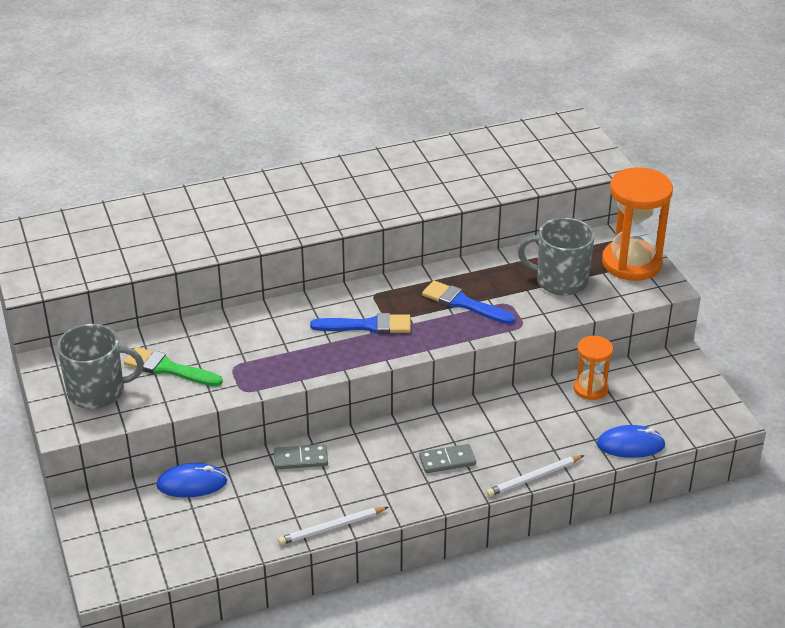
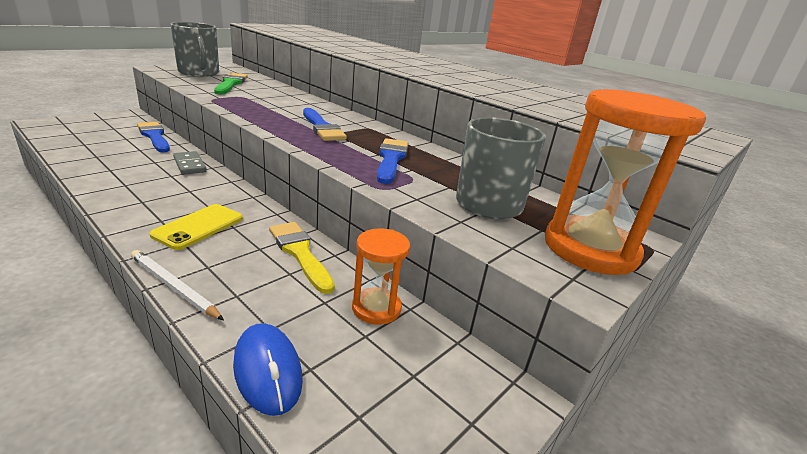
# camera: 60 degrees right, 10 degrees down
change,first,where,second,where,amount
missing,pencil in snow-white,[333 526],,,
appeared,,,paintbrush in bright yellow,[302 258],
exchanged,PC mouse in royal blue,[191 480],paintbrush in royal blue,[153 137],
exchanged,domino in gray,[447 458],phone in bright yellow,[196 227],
•••••
### WHAT THE TASK ASKS
Copy out exactly the lines from the one containing "appeared,,,paintbrush in bright" through the last line above, keeping both end lines.

### ANSWER TO THE PROBLEM
appeared,,,paintbrush in bright yellow,[302 258],
exchanged,PC mouse in royal blue,[191 480],paintbrush in royal blue,[153 137],
exchanged,domino in gray,[447 458],phone in bright yellow,[196 227],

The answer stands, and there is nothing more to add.